- [What to produce] With pictures left out, set down exactly the lines from the line containing "none -> orange brick F3:G3 level 1" through the last line of the data.

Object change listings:
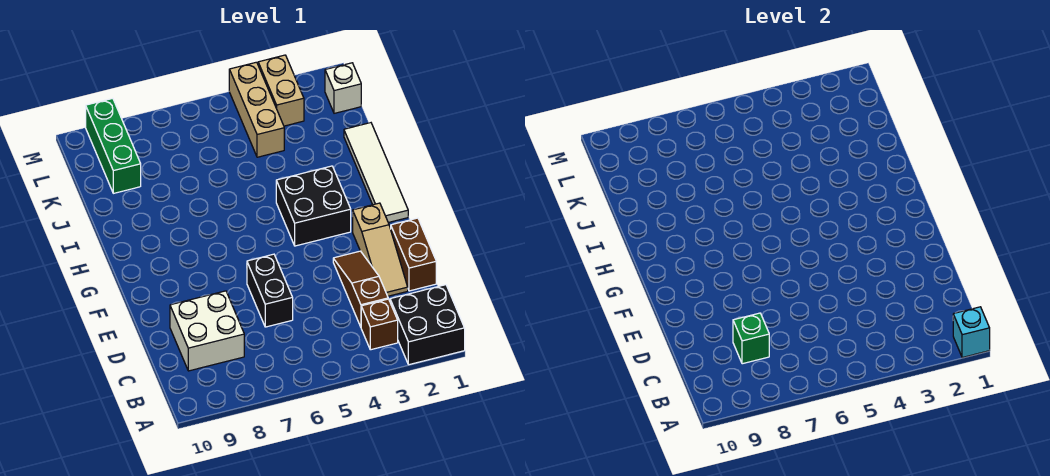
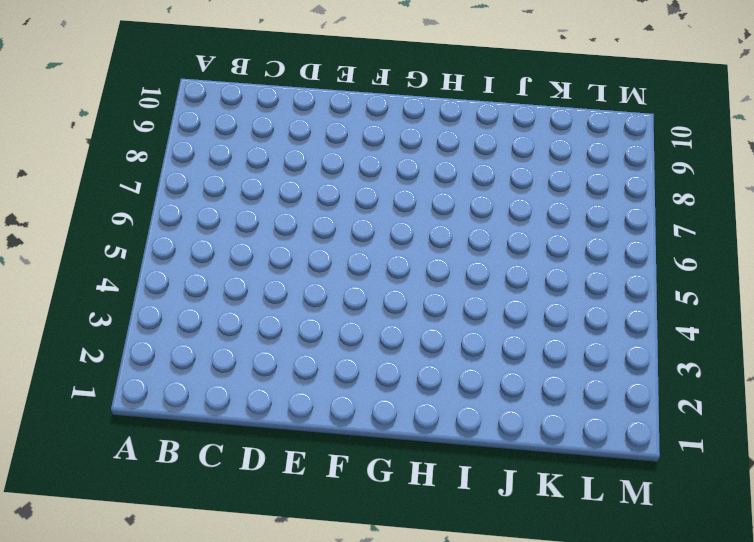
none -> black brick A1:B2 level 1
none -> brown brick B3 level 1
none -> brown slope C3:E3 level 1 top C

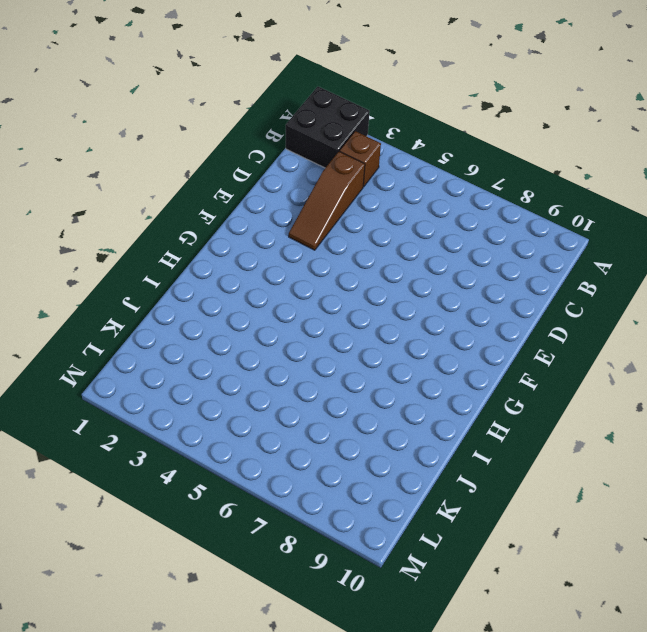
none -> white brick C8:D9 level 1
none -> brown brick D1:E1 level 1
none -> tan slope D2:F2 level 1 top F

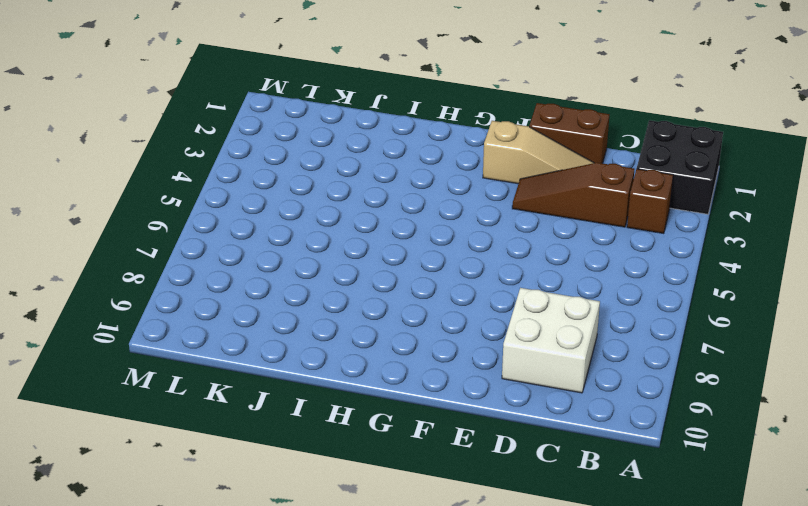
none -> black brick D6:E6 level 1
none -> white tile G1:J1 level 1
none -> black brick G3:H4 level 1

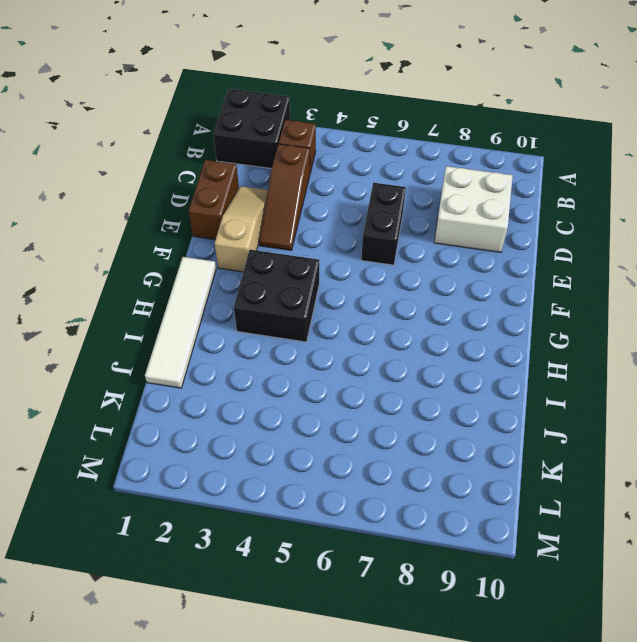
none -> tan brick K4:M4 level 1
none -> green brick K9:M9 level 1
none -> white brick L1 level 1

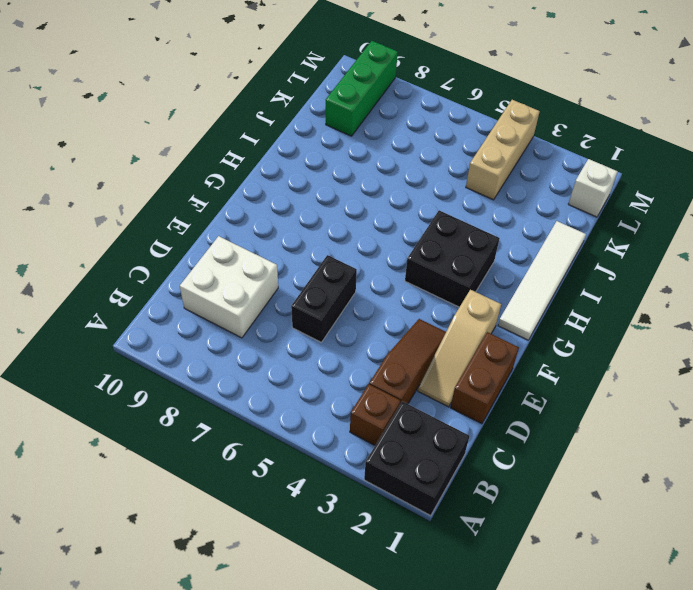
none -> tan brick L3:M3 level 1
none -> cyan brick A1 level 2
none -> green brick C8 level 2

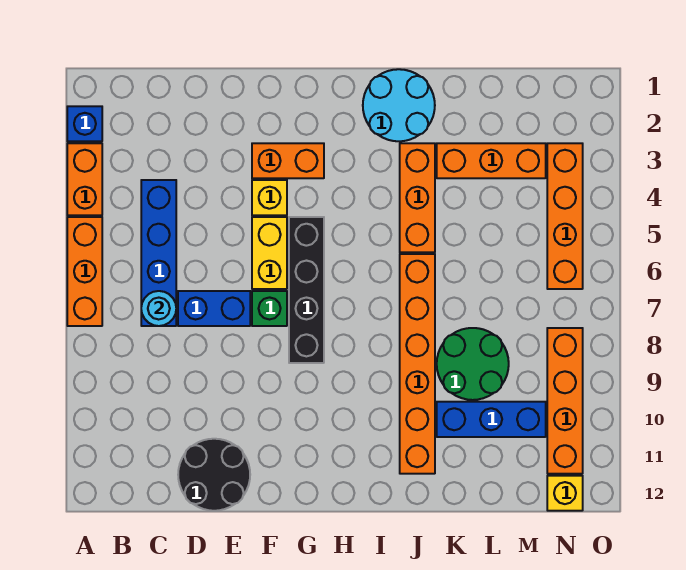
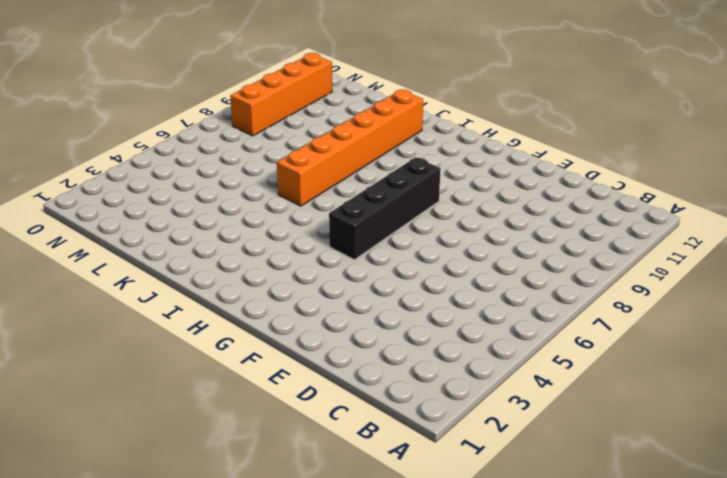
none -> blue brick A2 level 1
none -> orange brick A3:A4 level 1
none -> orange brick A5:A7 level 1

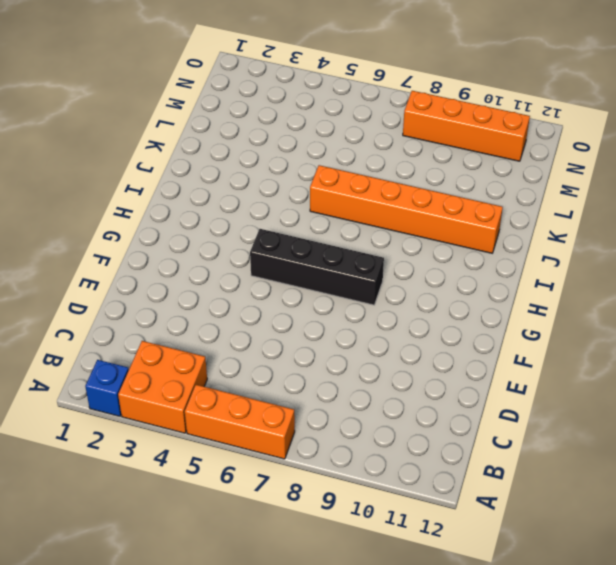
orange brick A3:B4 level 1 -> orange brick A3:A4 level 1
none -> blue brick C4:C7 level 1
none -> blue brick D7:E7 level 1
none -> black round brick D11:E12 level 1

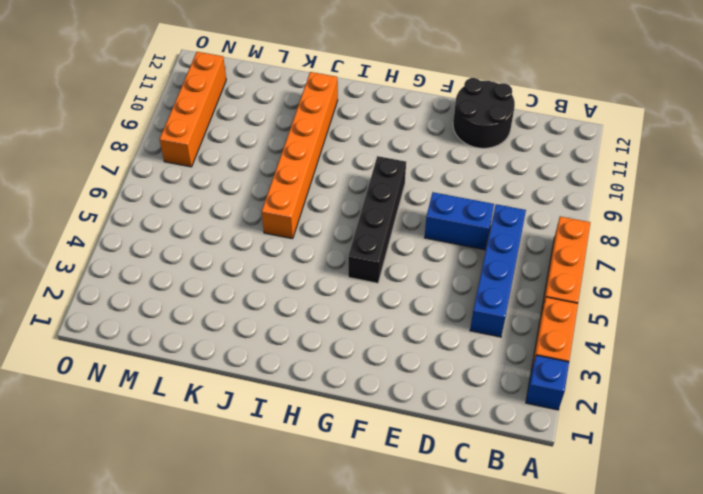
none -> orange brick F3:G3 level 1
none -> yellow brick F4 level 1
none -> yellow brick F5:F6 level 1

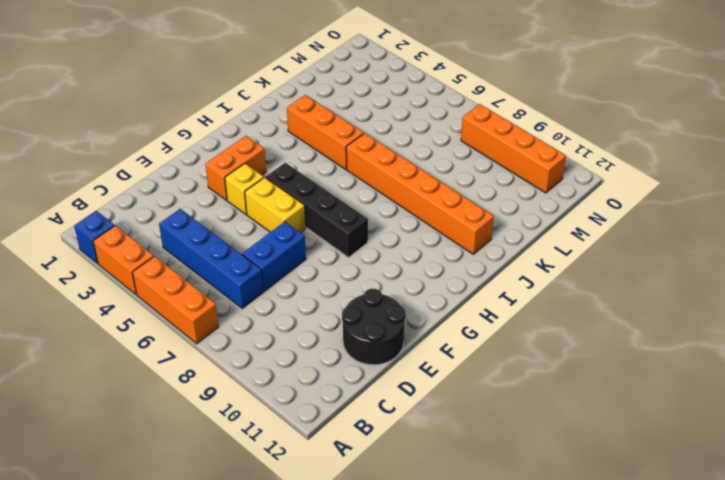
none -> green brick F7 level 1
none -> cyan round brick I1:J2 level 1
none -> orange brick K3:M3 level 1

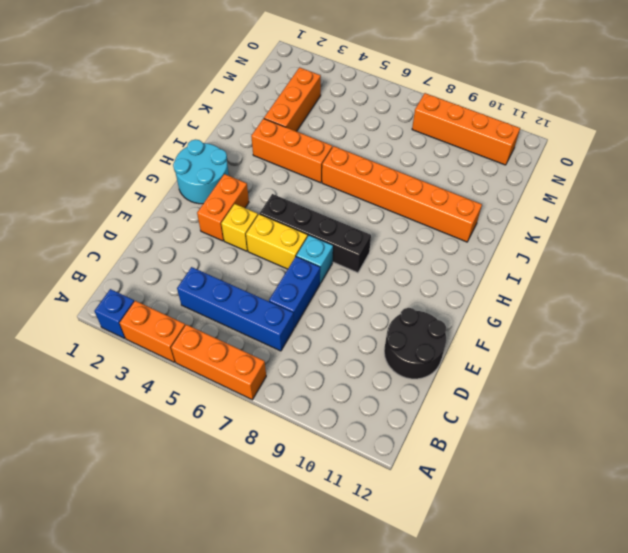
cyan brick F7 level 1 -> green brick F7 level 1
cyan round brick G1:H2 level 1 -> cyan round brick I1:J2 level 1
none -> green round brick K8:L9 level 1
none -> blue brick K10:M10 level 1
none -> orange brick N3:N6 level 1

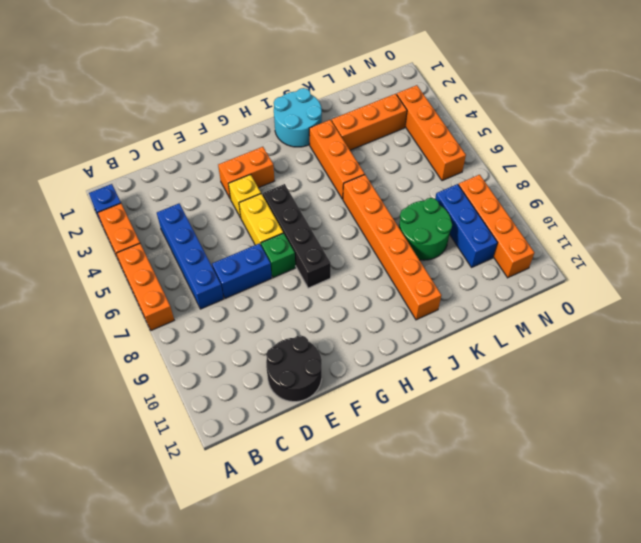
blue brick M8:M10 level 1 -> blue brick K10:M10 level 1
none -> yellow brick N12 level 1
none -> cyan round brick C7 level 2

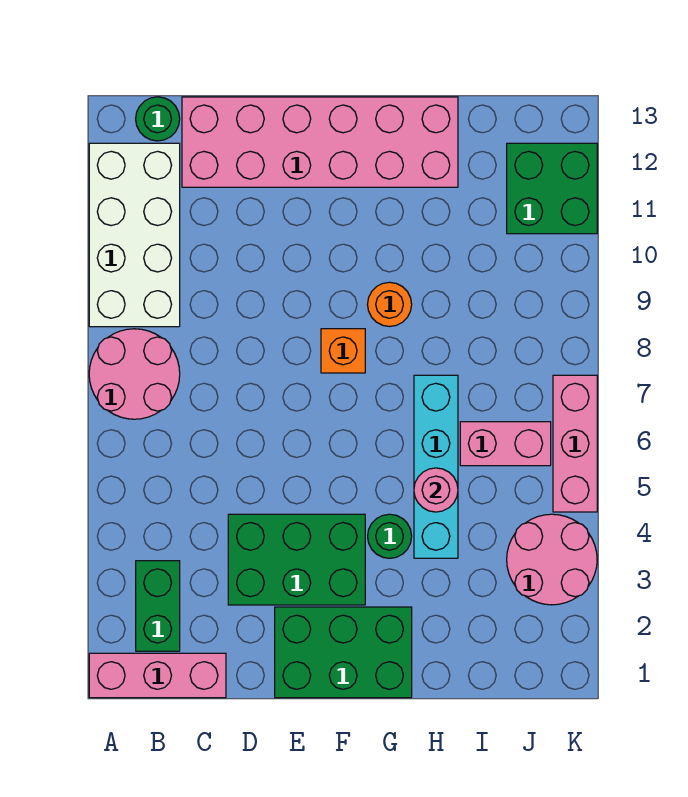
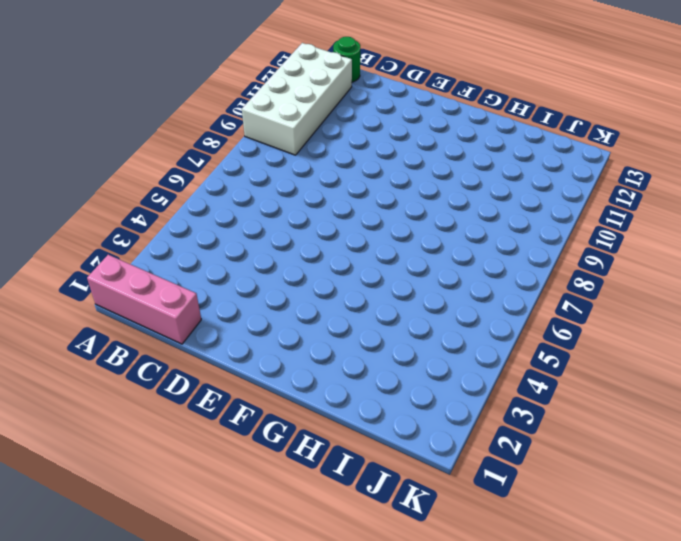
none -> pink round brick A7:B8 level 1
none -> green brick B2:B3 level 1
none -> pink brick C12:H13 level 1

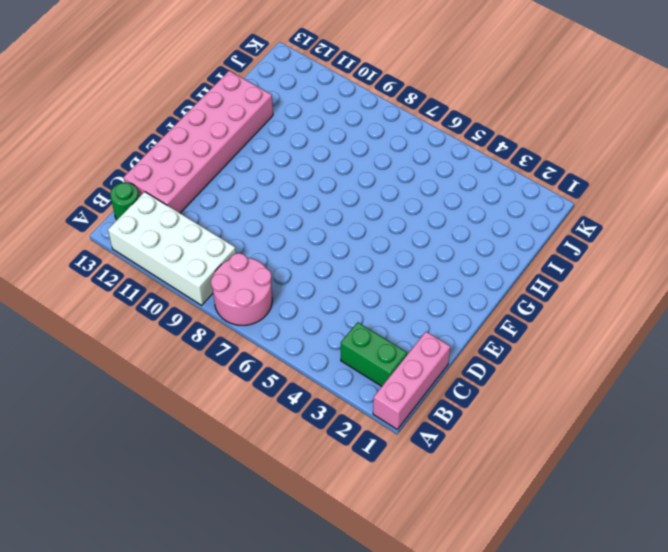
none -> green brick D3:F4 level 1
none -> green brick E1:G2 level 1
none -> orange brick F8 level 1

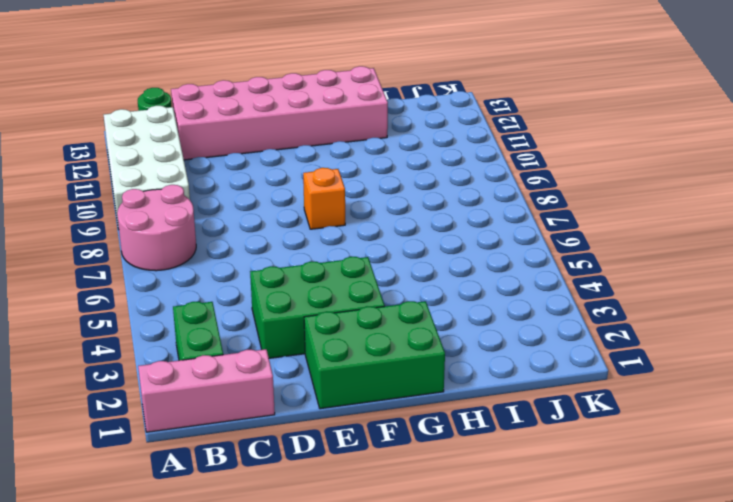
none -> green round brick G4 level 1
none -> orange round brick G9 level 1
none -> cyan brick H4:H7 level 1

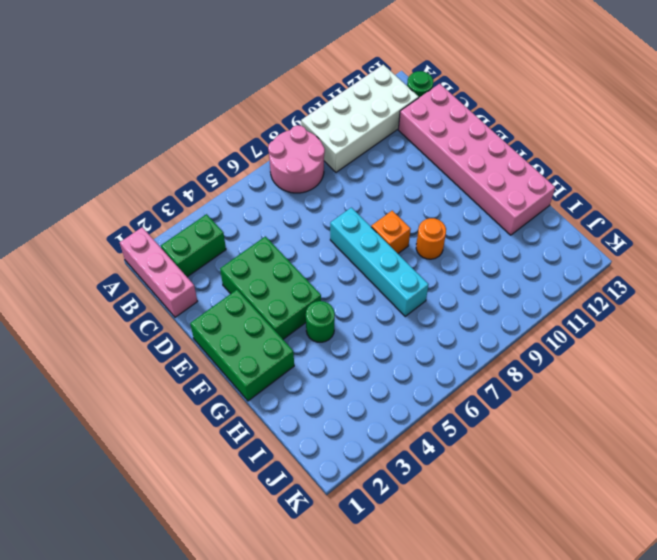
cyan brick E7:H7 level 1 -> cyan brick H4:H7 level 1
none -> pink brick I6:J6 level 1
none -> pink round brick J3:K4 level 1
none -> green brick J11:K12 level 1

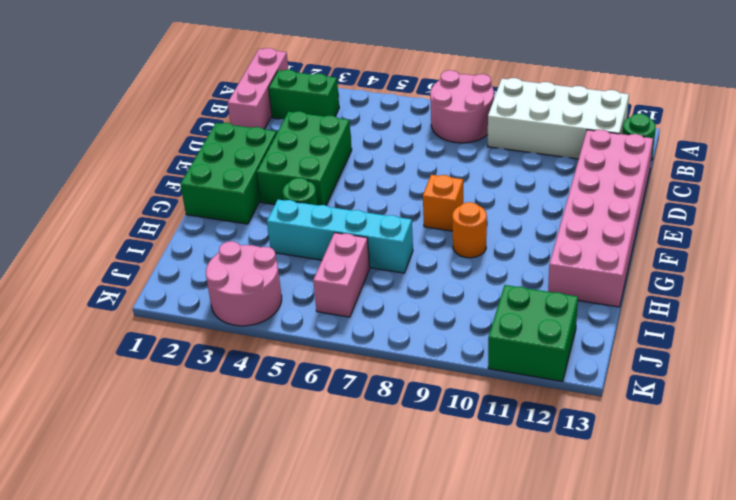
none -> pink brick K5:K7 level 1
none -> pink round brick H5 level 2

- [Answer box]
none -> orange brick F3:G3 level 1
none -> yellow brick F4 level 1
none -> yellow brick F5:F6 level 1

none -> green brick F7 level 1
none -> cyan round brick I1:J2 level 1
none -> orange brick K3:M3 level 1

cyan brick F7 level 1 -> green brick F7 level 1
cyan round brick G1:H2 level 1 -> cyan round brick I1:J2 level 1
none -> green round brick K8:L9 level 1
none -> blue brick K10:M10 level 1
none -> orange brick N3:N6 level 1

blue brick M8:M10 level 1 -> blue brick K10:M10 level 1
none -> yellow brick N12 level 1
none -> cyan round brick C7 level 2

none -> pink round brick A7:B8 level 1
none -> green brick B2:B3 level 1
none -> pink brick C12:H13 level 1

none -> green brick D3:F4 level 1
none -> green brick E1:G2 level 1
none -> orange brick F8 level 1

none -> green round brick G4 level 1
none -> orange round brick G9 level 1
none -> cyan brick H4:H7 level 1

cyan brick E7:H7 level 1 -> cyan brick H4:H7 level 1
none -> pink brick I6:J6 level 1
none -> pink round brick J3:K4 level 1
none -> green brick J11:K12 level 1

none -> pink brick K5:K7 level 1
none -> pink round brick H5 level 2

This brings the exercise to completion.